▸ **Activity**
The whole listing needs to be restated word for word.

▸ **Material shown**
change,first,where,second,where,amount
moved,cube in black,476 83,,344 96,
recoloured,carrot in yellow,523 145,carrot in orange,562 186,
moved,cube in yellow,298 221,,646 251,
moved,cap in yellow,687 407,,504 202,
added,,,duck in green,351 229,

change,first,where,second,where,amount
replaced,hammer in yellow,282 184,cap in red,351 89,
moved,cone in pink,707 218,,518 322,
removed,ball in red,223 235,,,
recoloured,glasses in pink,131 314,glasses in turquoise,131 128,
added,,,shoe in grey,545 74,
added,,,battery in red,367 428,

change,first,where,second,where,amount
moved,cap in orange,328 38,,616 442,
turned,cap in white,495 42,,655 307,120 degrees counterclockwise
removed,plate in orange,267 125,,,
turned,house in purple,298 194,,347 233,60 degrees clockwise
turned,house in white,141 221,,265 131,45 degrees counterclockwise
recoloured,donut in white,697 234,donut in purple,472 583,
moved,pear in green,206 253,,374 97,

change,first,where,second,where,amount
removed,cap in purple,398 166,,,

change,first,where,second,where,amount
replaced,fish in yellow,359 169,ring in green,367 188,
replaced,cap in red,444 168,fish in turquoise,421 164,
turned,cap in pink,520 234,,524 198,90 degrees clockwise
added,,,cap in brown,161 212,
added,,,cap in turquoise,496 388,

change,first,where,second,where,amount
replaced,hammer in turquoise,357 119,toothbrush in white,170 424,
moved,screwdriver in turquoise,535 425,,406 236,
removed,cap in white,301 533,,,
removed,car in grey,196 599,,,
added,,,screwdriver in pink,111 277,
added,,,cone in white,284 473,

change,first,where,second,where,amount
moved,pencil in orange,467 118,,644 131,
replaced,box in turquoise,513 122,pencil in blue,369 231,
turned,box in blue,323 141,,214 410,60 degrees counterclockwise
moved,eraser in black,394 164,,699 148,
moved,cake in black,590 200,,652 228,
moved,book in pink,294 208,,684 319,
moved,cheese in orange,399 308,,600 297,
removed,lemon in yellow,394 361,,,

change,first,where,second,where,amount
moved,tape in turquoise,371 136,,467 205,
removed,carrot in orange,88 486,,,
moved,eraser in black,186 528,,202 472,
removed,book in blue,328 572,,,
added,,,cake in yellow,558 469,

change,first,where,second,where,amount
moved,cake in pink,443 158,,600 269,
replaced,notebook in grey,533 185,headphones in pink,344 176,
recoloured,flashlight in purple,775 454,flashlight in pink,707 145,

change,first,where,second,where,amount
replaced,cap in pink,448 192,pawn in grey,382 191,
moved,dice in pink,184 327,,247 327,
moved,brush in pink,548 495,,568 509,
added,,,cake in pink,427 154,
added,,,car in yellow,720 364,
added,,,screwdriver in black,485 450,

▸ **Exercise response**
change,first,where,second,where,amount
moved,cube in black,476 83,,344 96,
recoloured,carrot in yellow,523 145,carrot in orange,562 186,
moved,cube in yellow,298 221,,646 251,
moved,cap in yellow,687 407,,504 202,
added,,,duck in green,351 229,

change,first,where,second,where,amount
replaced,hammer in yellow,282 184,cap in red,351 89,
moved,cone in pink,707 218,,518 322,
removed,ball in red,223 235,,,
recoloured,glasses in pink,131 314,glasses in turquoise,131 128,
added,,,shoe in grey,545 74,
added,,,battery in red,367 428,

change,first,where,second,where,amount
moved,cap in orange,328 38,,616 442,
turned,cap in white,495 42,,655 307,120 degrees counterclockwise
removed,plate in orange,267 125,,,
turned,house in purple,298 194,,347 233,60 degrees clockwise
turned,house in white,141 221,,265 131,45 degrees counterclockwise
recoloured,donut in white,697 234,donut in purple,472 583,
moved,pear in green,206 253,,374 97,

change,first,where,second,where,amount
removed,cap in purple,398 166,,,

change,first,where,second,where,amount
replaced,fish in yellow,359 169,ring in green,367 188,
replaced,cap in red,444 168,fish in turquoise,421 164,
turned,cap in pink,520 234,,524 198,90 degrees clockwise
added,,,cap in brown,161 212,
added,,,cap in turquoise,496 388,

change,first,where,second,where,amount
replaced,hammer in turquoise,357 119,toothbrush in white,170 424,
moved,screwdriver in turquoise,535 425,,406 236,
removed,cap in white,301 533,,,
removed,car in grey,196 599,,,
added,,,screwdriver in pink,111 277,
added,,,cone in white,284 473,

change,first,where,second,where,amount
moved,pencil in orange,467 118,,644 131,
replaced,box in turquoise,513 122,pencil in blue,369 231,
turned,box in blue,323 141,,214 410,60 degrees counterclockwise
moved,eraser in black,394 164,,699 148,
moved,cake in black,590 200,,652 228,
moved,book in pink,294 208,,684 319,
moved,cheese in orange,399 308,,600 297,
removed,lemon in yellow,394 361,,,

change,first,where,second,where,amount
moved,tape in turquoise,371 136,,467 205,
removed,carrot in orange,88 486,,,
moved,eraser in black,186 528,,202 472,
removed,book in blue,328 572,,,
added,,,cake in yellow,558 469,

change,first,where,second,where,amount
moved,cake in pink,443 158,,600 269,
replaced,notebook in grey,533 185,headphones in pink,344 176,
recoloured,flashlight in purple,775 454,flashlight in pink,707 145,

change,first,where,second,where,amount
replaced,cap in pink,448 192,pawn in grey,382 191,
moved,dice in pink,184 327,,247 327,
moved,brush in pink,548 495,,568 509,
added,,,cake in pink,427 154,
added,,,car in yellow,720 364,
added,,,screwdriver in black,485 450,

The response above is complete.